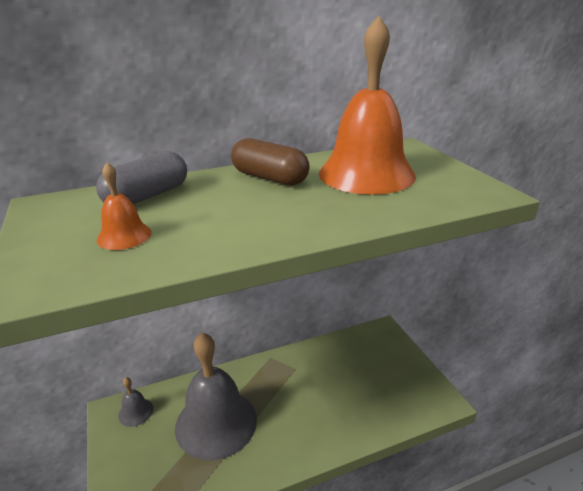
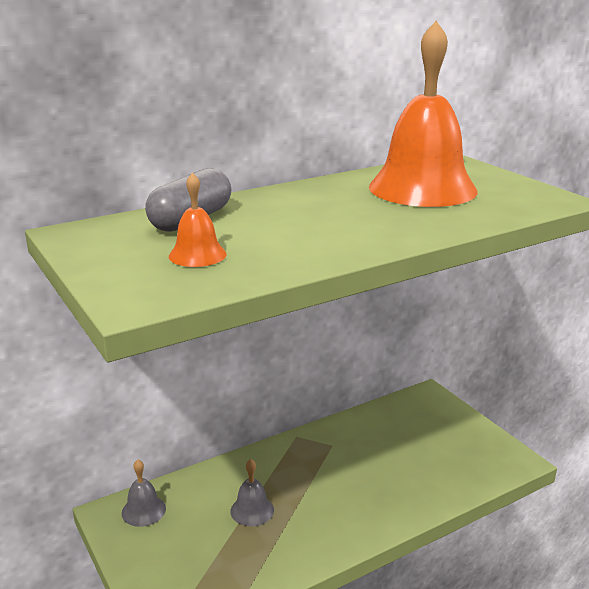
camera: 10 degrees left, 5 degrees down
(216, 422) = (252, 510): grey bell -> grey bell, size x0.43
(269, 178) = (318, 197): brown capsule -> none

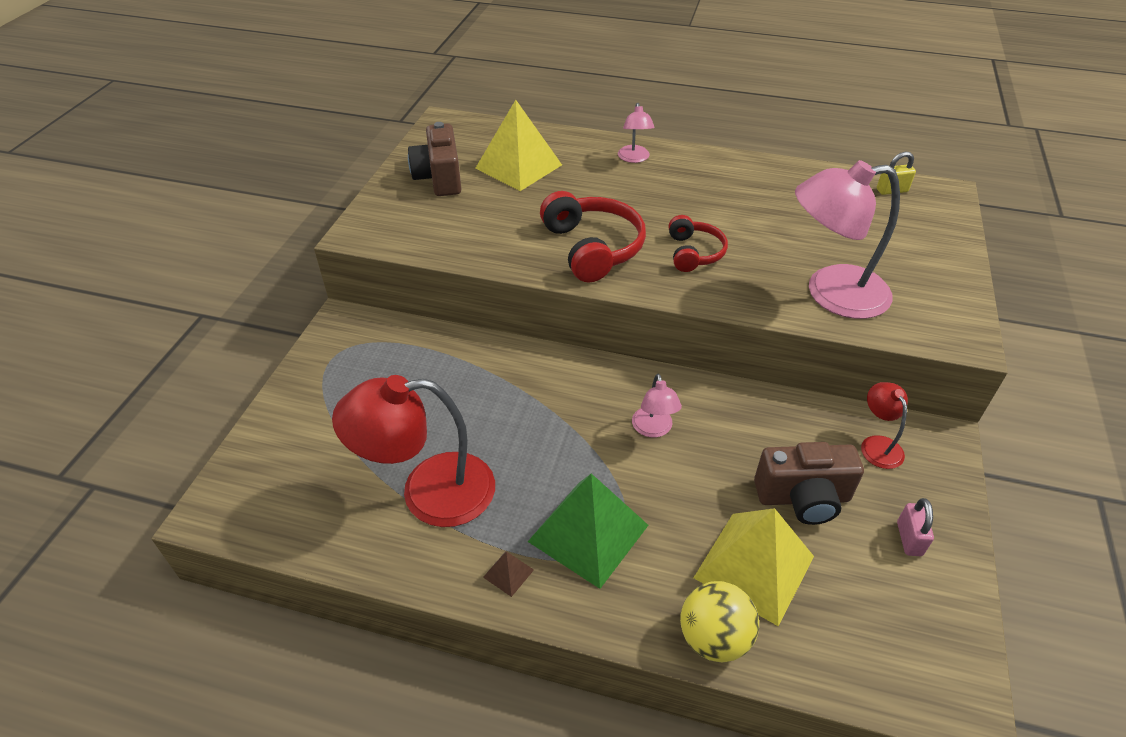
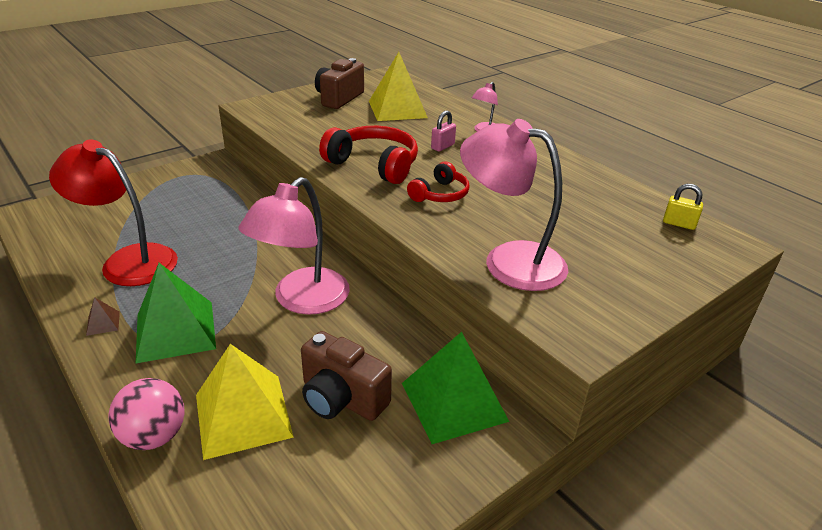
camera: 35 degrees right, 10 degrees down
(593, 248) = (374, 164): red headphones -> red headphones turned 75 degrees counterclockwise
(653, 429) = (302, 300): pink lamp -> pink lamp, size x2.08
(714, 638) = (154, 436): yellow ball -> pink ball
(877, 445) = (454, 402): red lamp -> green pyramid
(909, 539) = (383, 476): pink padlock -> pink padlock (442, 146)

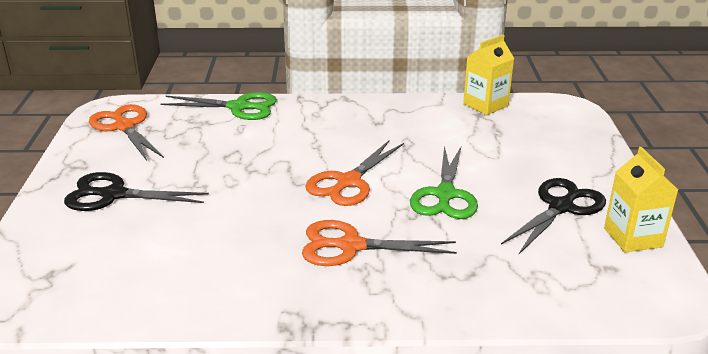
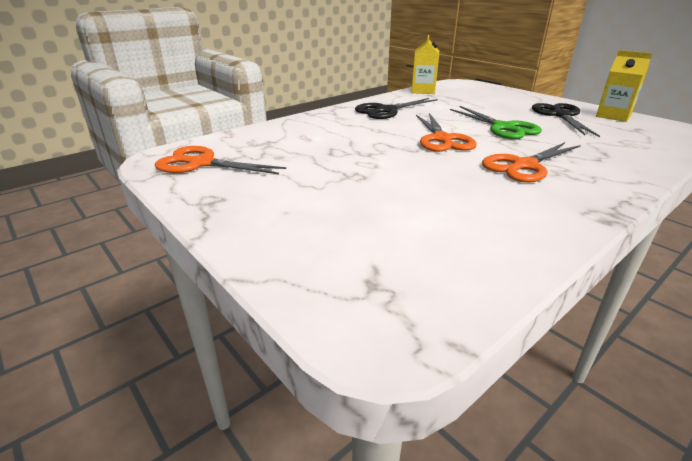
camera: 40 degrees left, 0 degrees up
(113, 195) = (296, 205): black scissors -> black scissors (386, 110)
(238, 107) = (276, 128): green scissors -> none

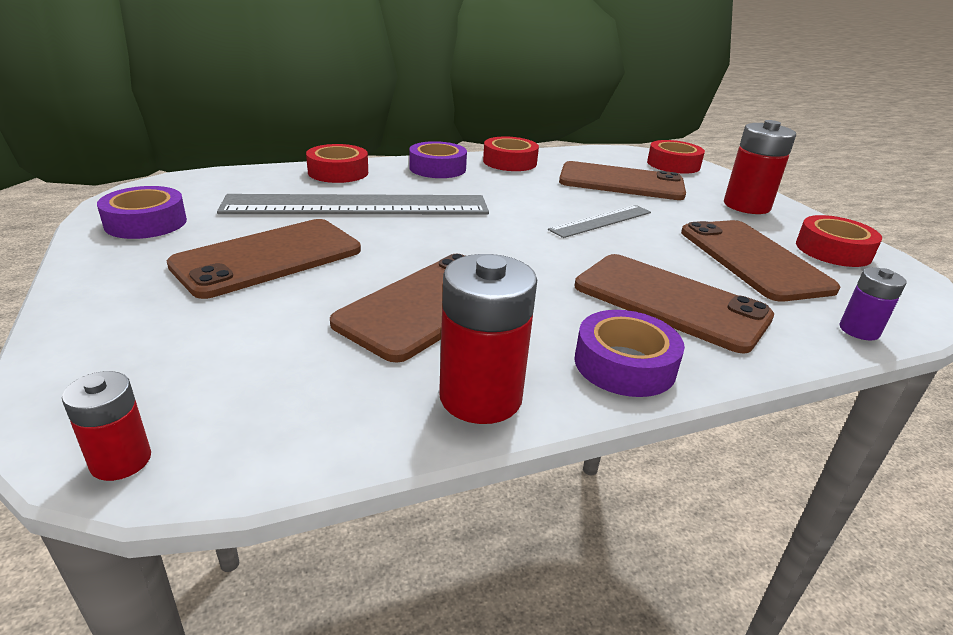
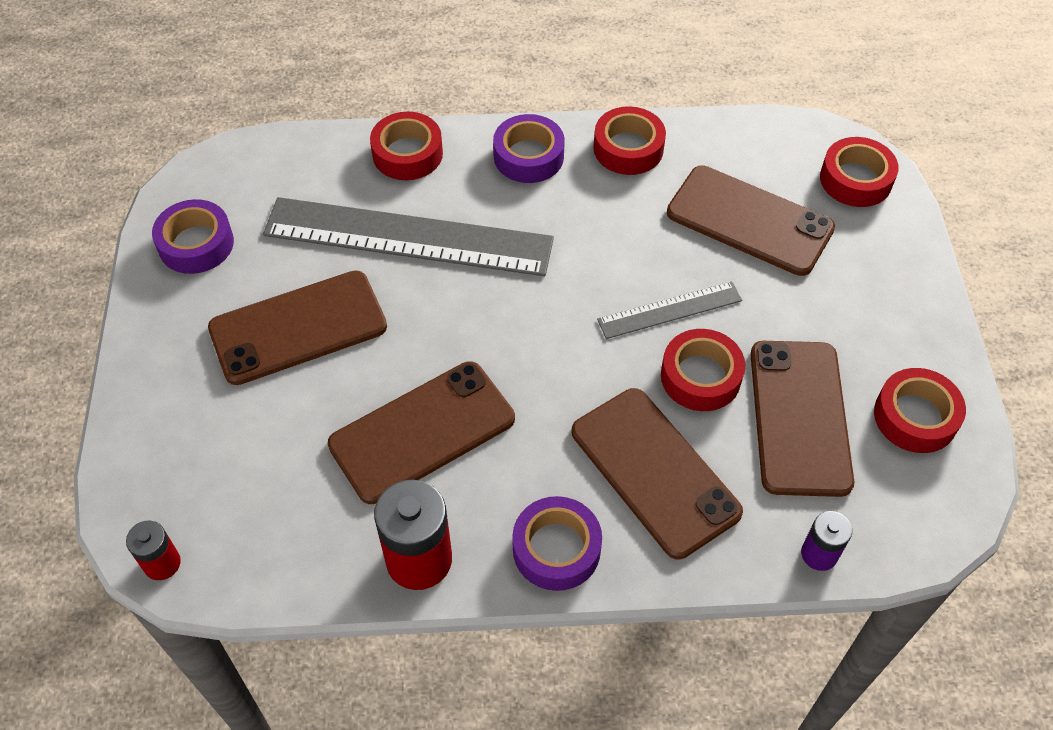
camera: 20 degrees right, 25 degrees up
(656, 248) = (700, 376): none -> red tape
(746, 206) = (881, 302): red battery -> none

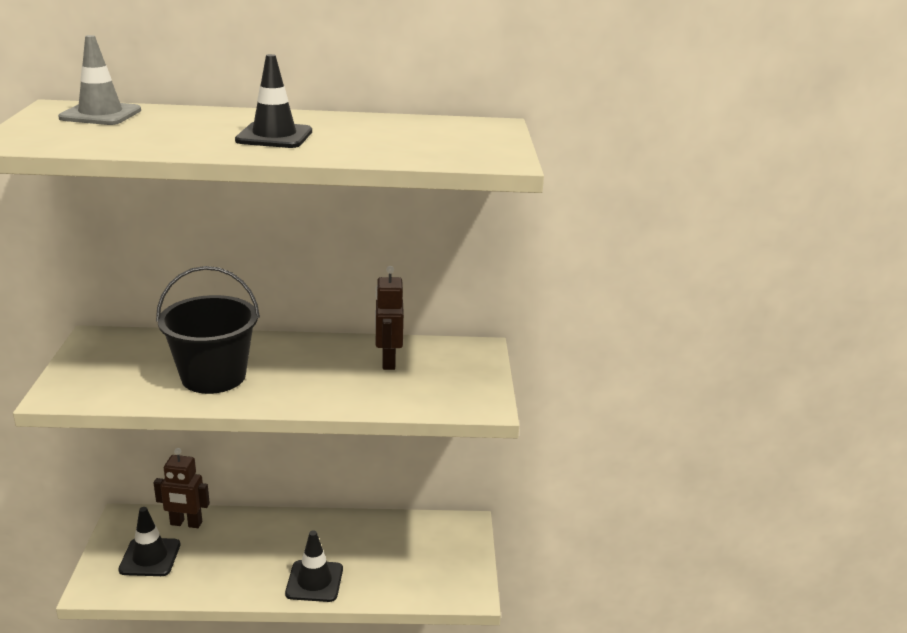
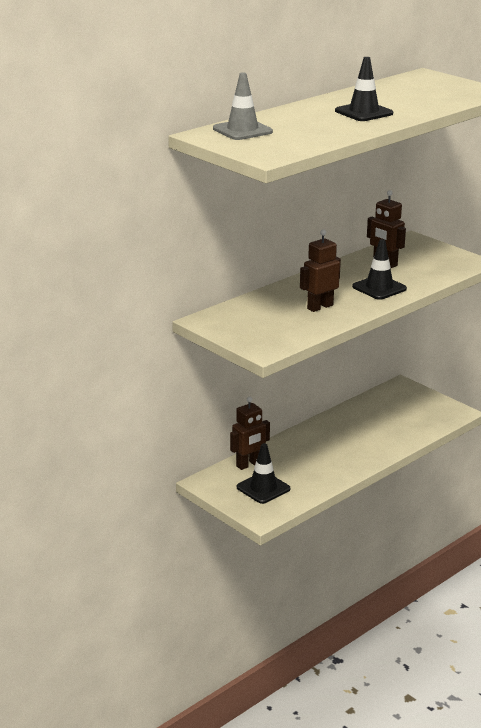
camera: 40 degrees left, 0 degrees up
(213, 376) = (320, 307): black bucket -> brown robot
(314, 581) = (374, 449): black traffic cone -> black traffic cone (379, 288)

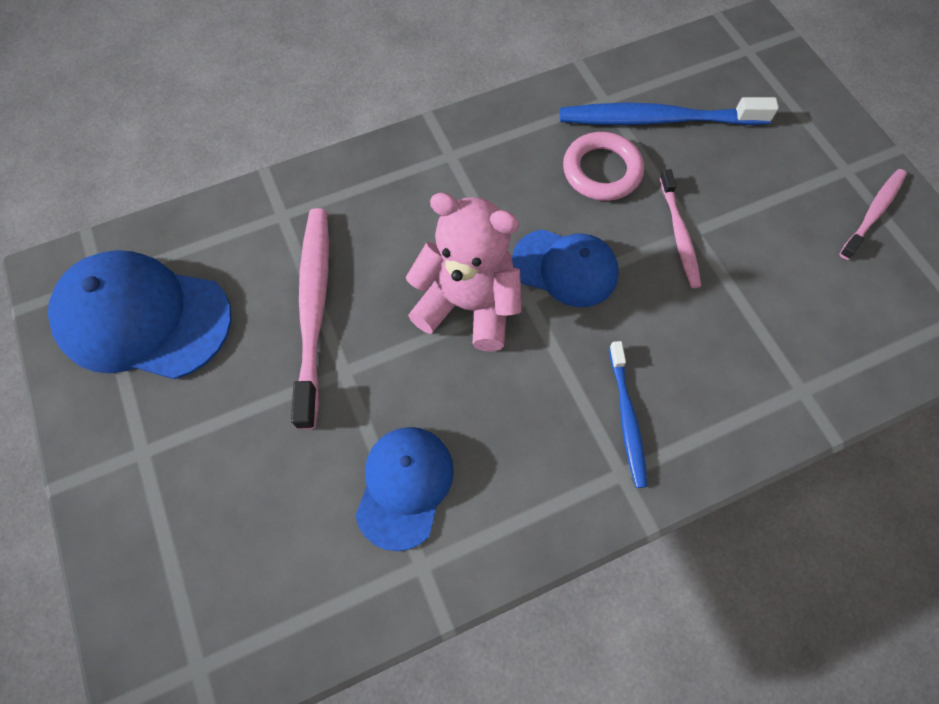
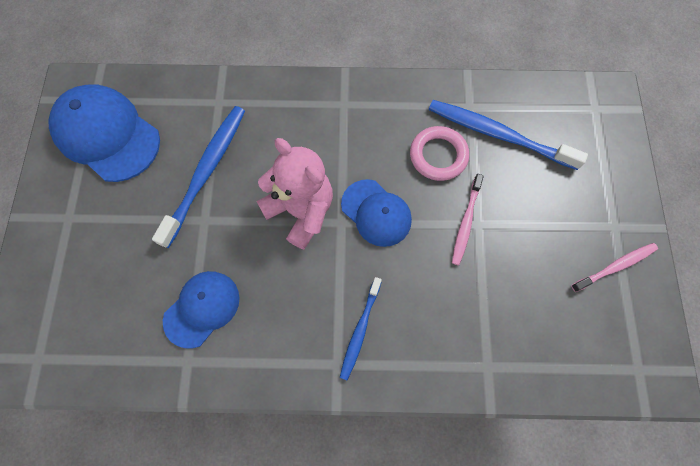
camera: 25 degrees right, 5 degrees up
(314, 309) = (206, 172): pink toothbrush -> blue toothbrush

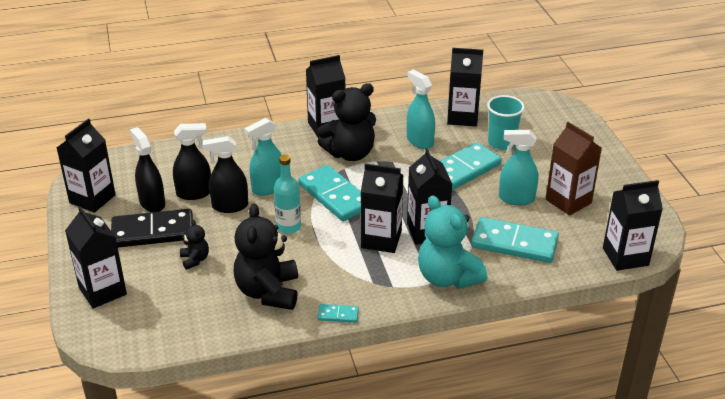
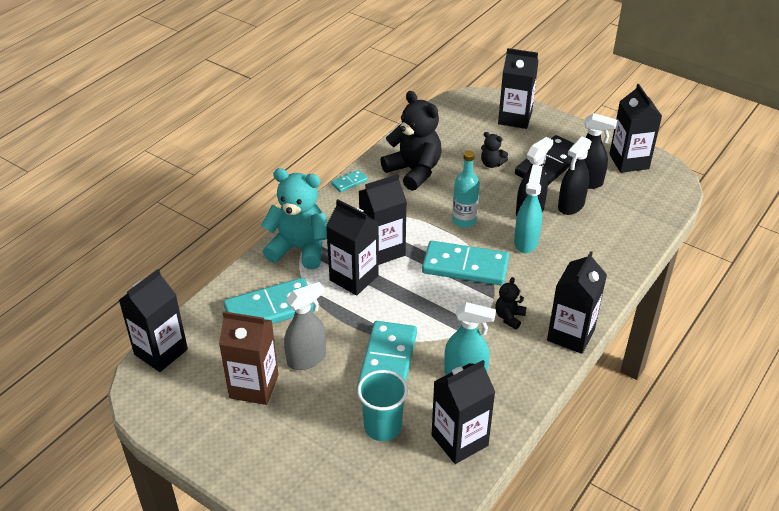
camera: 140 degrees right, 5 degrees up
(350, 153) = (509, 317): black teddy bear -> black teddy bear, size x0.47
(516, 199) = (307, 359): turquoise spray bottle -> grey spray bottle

------------------------------------------------

Assignment: A word-for-word transcription of the entries above, free of images, is what is wanted.

Solution for this task:
camera: 10 degrees left, 5 degrees down
(216, 422) = (252, 510): grey bell -> grey bell, size x0.43
(269, 178) = (318, 197): brown capsule -> none

camera: 35 degrees right, 10 degrees down
(593, 248) = (374, 164): red headphones -> red headphones turned 75 degrees counterclockwise
(653, 429) = (302, 300): pink lamp -> pink lamp, size x2.08
(714, 638) = (154, 436): yellow ball -> pink ball
(877, 445) = (454, 402): red lamp -> green pyramid
(909, 539) = (383, 476): pink padlock -> pink padlock (442, 146)

camera: 40 degrees left, 0 degrees up
(113, 195) = (296, 205): black scissors -> black scissors (386, 110)
(238, 107) = (276, 128): green scissors -> none

camera: 20 degrees right, 25 degrees up
(656, 248) = (700, 376): none -> red tape
(746, 206) = (881, 302): red battery -> none

camera: 40 degrees left, 0 degrees up
(213, 376) = (320, 307): black bucket -> brown robot
(314, 581) = (374, 449): black traffic cone -> black traffic cone (379, 288)

camera: 25 degrees right, 5 degrees up
(314, 309) = (206, 172): pink toothbrush -> blue toothbrush

camera: 140 degrees right, 5 degrees up
(350, 153) = (509, 317): black teddy bear -> black teddy bear, size x0.47
(516, 199) = (307, 359): turquoise spray bottle -> grey spray bottle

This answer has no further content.